→ **Input for this task**
────────────────

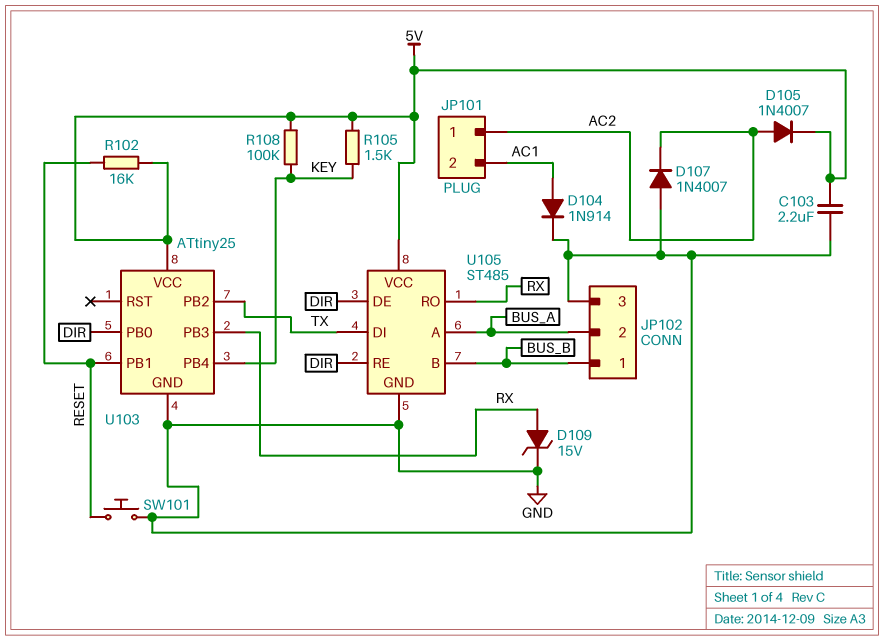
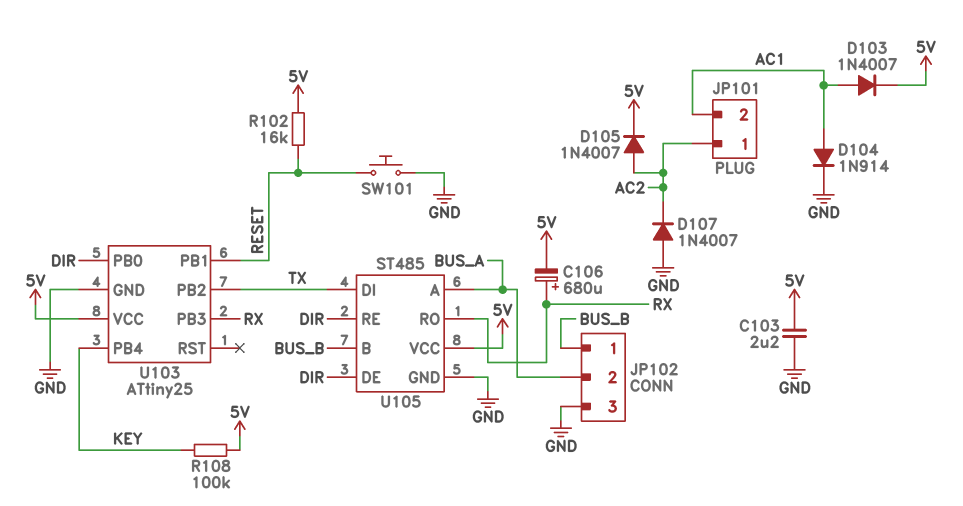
C106: none -> 680uF (plus RX, minus 5V)
D103: none -> diode 1N4007 (A AC1, K 5V)
D109: zener 15V (A RX, K GND) -> none
R105: 1.5k (5V, KEY) -> none

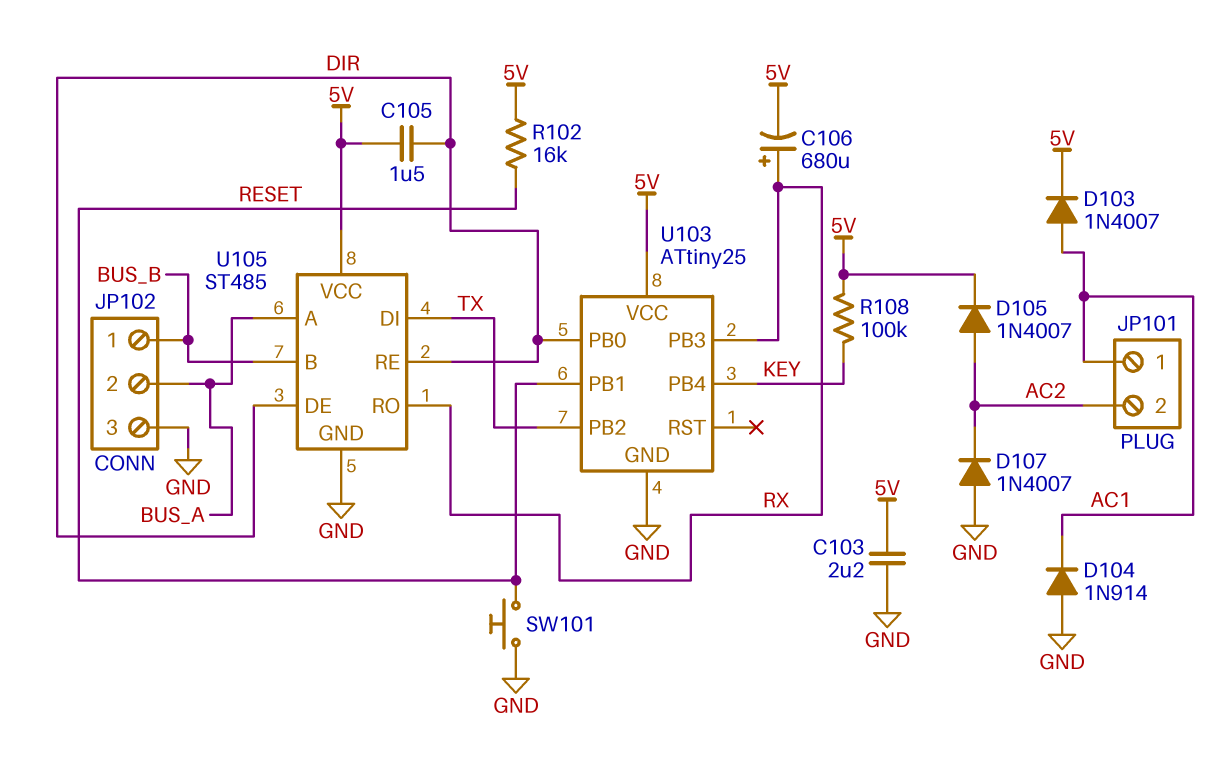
C105: none -> 1.5uF (5V, DIR)
D104: diode 1N914 (A AC1, K GND) -> diode 1N914 (A GND, K AC1)
JP101 pin 1: AC2 -> AC1
JP101 pin 2: AC1 -> AC2

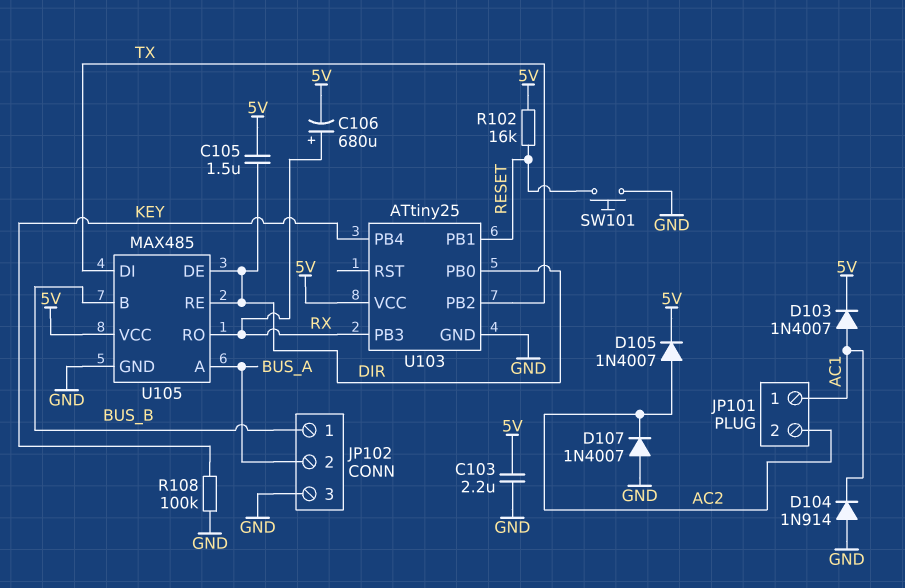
R108: 100k (5V, KEY) -> 100k (GND, KEY)
U105: ST485 -> MAX485

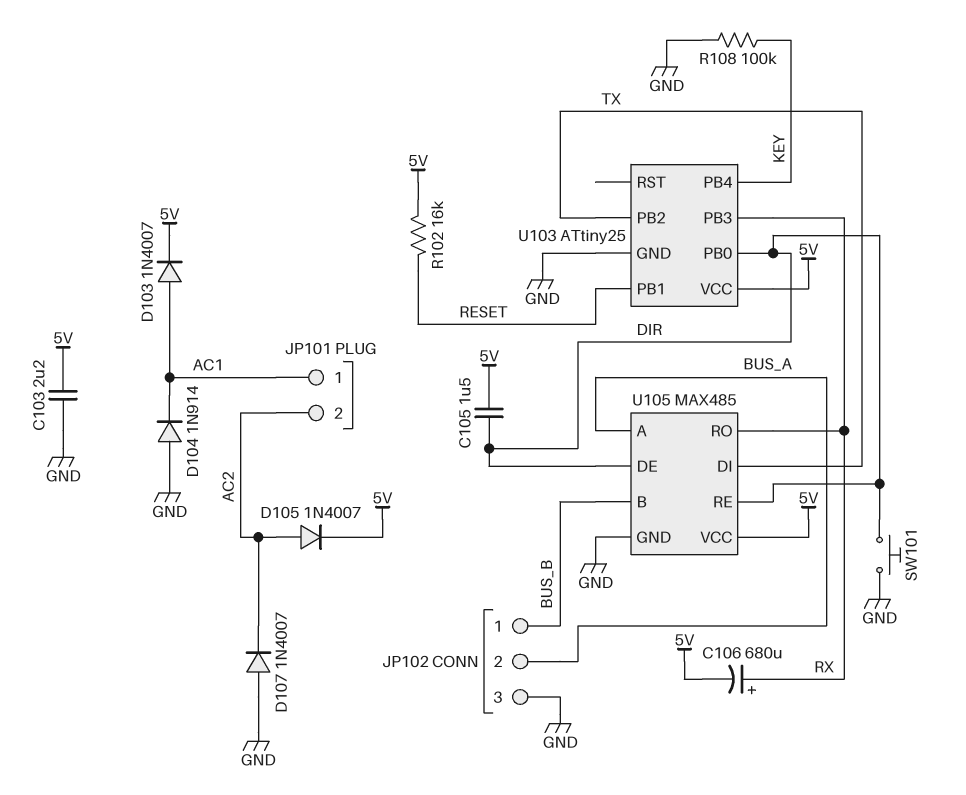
SW101: button (GND, RESET) -> button (DIR, GND)

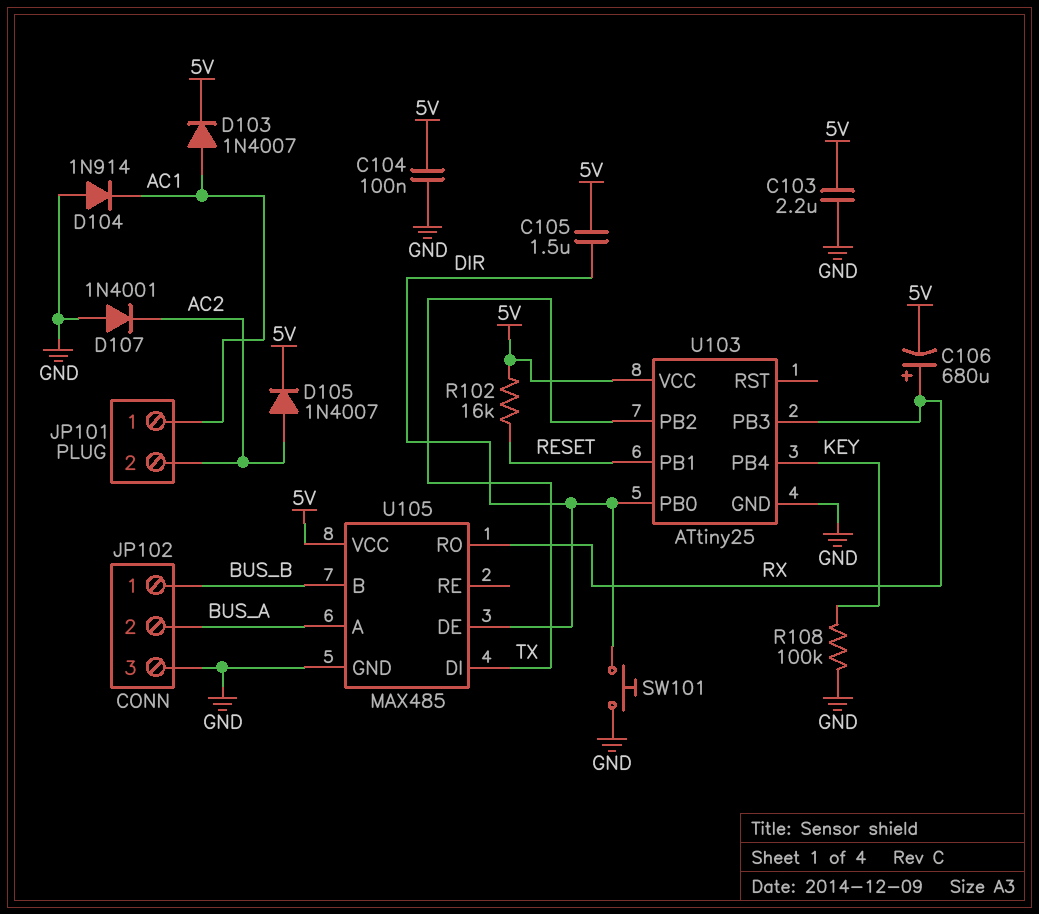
C104: none -> 100nF (5V, GND)
D107: diode 1N4007 (A GND, K AC2) -> diode 1N4001 (A GND, K AC2)
U105 pin RE: DIR -> none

────────────────

→ **Work request**
Repeat the full listing above exactly, with no pictures in the copy.

→ **Exercise result**
C106: none -> 680uF (plus RX, minus 5V)
D103: none -> diode 1N4007 (A AC1, K 5V)
D109: zener 15V (A RX, K GND) -> none
R105: 1.5k (5V, KEY) -> none

C105: none -> 1.5uF (5V, DIR)
D104: diode 1N914 (A AC1, K GND) -> diode 1N914 (A GND, K AC1)
JP101 pin 1: AC2 -> AC1
JP101 pin 2: AC1 -> AC2

R108: 100k (5V, KEY) -> 100k (GND, KEY)
U105: ST485 -> MAX485

SW101: button (GND, RESET) -> button (DIR, GND)

C104: none -> 100nF (5V, GND)
D107: diode 1N4007 (A GND, K AC2) -> diode 1N4001 (A GND, K AC2)
U105 pin RE: DIR -> none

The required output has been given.